YOUR INSTRUCTIONS. There is one span to output from the data below: the lines starting at the line with "Sticky - season: [223,245,474,393]" and ending at the line with "USB 63: [277,28,321,59]". Output it exactly, ends included, nothing more.

SOURCE INFORMATION.
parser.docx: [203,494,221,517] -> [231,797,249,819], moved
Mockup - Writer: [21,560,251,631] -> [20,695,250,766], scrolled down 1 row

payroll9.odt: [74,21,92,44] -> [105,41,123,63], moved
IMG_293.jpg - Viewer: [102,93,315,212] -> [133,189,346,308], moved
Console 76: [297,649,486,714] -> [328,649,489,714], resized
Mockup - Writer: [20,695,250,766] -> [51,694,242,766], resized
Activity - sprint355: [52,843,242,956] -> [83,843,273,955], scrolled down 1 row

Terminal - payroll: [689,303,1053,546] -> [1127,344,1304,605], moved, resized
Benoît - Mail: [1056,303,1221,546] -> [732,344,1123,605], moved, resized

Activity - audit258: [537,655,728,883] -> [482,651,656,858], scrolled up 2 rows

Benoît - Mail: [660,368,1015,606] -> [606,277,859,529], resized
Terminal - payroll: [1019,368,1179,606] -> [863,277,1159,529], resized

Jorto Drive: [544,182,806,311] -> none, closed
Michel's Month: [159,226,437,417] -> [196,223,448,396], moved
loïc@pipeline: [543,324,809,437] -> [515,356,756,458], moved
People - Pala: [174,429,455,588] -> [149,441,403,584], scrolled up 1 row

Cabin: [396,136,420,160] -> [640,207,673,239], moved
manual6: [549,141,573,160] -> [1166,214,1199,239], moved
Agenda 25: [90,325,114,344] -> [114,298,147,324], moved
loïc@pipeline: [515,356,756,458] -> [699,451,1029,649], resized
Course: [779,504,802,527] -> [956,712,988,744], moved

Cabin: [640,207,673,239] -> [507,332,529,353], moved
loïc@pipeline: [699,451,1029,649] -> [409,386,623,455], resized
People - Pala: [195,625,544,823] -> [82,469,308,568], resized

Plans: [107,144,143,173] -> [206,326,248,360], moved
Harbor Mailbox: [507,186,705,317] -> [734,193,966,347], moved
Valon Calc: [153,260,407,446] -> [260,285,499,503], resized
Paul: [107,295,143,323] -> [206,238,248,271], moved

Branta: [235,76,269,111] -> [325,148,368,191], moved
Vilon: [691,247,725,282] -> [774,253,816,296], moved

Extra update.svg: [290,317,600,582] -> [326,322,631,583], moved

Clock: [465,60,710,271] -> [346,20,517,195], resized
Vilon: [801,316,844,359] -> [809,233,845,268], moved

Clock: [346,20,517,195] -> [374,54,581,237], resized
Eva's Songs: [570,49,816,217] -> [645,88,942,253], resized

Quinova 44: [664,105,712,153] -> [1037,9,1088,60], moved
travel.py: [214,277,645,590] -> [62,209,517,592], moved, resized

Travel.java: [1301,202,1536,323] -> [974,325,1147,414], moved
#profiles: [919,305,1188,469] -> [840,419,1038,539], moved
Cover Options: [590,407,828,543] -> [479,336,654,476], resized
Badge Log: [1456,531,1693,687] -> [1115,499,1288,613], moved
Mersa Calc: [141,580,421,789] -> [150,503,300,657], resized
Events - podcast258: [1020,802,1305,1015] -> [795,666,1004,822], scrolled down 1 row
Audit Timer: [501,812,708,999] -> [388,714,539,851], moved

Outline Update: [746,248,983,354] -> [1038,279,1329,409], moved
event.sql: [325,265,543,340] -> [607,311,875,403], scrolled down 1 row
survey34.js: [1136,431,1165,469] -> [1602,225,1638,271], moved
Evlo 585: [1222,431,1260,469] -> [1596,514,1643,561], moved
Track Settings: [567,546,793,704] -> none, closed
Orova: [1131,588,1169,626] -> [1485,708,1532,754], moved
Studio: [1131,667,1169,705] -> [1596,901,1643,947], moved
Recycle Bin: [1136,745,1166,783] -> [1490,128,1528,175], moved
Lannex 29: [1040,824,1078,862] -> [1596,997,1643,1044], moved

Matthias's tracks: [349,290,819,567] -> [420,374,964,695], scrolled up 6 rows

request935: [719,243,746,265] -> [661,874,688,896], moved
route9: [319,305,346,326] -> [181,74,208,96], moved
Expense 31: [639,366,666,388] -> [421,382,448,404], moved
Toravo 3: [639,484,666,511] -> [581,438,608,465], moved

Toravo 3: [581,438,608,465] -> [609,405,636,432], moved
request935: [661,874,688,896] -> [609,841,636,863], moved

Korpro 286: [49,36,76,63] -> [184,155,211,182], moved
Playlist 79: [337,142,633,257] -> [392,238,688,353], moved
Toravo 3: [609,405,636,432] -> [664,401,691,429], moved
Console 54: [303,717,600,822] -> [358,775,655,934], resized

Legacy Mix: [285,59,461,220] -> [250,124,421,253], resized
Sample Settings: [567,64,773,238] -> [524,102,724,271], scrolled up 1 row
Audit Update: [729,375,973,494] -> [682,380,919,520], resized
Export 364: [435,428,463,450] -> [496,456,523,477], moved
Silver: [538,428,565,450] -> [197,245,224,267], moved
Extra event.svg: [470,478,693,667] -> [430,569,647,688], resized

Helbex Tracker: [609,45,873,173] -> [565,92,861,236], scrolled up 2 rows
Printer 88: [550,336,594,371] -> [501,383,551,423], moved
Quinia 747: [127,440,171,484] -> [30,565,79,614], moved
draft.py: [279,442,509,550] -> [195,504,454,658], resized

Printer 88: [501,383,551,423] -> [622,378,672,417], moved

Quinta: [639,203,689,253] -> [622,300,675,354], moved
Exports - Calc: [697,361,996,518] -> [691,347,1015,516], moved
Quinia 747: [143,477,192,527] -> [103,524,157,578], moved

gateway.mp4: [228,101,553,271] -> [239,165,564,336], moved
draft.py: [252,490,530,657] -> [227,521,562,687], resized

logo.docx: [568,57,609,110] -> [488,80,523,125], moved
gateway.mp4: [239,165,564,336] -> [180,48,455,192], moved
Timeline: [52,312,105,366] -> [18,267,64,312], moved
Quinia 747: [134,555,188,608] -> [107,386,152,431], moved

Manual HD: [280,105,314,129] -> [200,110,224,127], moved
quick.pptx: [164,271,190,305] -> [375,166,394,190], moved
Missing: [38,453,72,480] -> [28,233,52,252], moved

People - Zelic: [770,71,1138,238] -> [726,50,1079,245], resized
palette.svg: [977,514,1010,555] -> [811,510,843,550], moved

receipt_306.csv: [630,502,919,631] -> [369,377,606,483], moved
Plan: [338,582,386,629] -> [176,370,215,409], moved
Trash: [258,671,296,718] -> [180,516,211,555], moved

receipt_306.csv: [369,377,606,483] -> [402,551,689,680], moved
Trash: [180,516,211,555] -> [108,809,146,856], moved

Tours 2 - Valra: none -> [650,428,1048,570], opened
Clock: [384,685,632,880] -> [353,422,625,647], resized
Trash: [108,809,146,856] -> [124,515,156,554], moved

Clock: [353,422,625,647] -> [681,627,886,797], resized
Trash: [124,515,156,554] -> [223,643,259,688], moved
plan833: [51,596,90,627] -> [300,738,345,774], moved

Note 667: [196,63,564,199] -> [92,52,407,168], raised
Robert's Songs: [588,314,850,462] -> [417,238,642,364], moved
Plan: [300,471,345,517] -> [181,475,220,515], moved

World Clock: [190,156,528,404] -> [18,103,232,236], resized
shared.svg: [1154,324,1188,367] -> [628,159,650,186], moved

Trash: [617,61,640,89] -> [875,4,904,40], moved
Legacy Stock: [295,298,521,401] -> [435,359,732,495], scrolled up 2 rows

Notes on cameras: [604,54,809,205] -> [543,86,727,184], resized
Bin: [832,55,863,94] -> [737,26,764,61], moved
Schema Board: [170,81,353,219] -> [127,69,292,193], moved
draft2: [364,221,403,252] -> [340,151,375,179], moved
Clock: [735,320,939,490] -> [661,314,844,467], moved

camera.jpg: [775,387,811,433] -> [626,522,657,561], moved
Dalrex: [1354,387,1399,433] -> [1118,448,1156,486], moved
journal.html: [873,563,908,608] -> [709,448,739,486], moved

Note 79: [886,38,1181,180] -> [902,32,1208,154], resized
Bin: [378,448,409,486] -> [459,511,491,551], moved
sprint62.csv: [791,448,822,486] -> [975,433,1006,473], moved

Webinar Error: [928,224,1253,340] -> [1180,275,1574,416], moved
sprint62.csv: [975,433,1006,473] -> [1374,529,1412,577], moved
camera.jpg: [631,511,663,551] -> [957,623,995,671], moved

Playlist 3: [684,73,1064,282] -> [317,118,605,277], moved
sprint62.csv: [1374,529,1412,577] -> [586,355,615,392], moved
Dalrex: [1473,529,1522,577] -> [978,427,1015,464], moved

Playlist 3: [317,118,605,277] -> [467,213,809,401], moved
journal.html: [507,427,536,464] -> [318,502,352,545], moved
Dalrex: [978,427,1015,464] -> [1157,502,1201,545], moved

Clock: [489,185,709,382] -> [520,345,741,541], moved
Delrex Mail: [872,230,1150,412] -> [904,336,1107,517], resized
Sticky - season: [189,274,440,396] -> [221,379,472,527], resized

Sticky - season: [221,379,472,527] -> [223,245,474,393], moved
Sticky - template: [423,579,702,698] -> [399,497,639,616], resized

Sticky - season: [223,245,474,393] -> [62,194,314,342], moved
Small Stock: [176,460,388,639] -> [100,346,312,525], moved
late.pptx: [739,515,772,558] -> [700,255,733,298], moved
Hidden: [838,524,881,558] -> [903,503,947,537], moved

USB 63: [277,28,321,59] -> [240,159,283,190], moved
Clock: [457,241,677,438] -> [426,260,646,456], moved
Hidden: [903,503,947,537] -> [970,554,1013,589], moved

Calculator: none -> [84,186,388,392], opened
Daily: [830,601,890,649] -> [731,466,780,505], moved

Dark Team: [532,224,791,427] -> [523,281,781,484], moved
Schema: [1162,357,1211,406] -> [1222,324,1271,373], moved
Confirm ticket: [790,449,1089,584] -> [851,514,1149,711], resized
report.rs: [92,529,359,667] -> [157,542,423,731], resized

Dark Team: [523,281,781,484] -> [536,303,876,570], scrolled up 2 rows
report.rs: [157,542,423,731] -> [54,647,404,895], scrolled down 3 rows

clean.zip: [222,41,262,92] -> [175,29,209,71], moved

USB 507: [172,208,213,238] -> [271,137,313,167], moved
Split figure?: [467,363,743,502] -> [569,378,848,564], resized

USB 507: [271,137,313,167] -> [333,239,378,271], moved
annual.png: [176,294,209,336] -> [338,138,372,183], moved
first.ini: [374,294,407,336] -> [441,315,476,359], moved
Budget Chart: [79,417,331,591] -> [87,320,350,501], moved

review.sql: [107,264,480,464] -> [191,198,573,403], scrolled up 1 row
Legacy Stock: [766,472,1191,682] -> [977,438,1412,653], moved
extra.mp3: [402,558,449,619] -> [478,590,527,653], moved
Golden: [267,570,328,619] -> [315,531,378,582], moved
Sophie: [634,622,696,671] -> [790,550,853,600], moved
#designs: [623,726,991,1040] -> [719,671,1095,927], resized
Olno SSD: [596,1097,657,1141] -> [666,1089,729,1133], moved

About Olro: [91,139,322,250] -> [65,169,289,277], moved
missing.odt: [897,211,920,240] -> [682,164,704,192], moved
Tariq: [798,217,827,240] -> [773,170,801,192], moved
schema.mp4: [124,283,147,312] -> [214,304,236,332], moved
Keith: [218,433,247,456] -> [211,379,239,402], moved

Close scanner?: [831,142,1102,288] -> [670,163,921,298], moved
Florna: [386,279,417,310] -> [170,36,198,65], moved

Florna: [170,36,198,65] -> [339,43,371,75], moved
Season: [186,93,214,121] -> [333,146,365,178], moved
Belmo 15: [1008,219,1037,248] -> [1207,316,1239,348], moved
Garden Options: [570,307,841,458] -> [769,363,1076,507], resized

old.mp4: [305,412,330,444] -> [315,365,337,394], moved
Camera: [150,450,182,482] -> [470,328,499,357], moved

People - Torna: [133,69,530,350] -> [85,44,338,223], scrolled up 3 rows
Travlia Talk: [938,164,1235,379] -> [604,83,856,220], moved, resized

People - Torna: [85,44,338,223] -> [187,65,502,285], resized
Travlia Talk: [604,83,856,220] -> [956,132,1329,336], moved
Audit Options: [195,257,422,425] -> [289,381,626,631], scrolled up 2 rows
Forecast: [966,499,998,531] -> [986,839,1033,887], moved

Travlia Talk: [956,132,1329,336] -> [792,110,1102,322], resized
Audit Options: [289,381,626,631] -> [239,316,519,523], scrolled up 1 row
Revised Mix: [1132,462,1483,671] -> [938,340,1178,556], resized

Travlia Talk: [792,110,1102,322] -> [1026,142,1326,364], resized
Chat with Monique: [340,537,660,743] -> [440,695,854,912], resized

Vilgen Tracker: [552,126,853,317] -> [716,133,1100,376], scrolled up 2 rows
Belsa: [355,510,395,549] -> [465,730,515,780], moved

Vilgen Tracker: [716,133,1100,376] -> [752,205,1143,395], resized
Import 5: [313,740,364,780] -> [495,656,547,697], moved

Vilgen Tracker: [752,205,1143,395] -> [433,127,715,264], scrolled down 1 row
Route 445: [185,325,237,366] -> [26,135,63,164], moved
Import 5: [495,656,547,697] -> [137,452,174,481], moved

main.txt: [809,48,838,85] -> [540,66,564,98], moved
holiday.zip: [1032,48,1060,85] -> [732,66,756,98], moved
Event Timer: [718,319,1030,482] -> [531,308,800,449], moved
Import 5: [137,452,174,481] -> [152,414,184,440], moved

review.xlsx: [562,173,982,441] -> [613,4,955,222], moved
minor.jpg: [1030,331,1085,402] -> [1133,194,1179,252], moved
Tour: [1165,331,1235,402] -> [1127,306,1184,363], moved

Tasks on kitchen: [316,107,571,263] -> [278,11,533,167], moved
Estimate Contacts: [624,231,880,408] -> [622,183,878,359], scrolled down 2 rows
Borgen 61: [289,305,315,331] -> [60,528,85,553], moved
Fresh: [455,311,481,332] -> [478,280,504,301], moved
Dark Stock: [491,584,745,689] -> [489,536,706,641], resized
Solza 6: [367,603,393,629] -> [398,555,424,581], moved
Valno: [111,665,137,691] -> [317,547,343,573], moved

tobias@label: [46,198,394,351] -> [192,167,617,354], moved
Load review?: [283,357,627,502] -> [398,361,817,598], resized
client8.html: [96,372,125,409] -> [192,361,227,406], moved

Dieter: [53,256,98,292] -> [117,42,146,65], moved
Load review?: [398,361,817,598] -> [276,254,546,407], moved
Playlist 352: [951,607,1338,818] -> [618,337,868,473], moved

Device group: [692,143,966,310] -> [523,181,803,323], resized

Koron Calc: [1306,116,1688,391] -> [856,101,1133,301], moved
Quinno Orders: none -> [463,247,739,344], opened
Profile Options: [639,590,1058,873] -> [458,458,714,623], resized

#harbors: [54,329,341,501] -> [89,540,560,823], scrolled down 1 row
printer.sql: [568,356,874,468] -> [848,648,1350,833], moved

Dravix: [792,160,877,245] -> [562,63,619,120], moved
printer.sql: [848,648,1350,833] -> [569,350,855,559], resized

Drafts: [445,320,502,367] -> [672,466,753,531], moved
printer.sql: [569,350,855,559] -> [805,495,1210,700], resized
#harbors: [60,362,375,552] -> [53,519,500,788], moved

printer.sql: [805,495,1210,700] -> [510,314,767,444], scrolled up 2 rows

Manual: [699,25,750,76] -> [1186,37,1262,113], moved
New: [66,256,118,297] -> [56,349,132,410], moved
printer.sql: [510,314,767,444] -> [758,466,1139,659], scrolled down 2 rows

RESULT BELOW.
Sticky - season: [223,245,474,393] -> [62,194,314,342], moved
Small Stock: [176,460,388,639] -> [100,346,312,525], moved
late.pptx: [739,515,772,558] -> [700,255,733,298], moved
Hidden: [838,524,881,558] -> [903,503,947,537], moved

USB 63: [277,28,321,59] -> [240,159,283,190], moved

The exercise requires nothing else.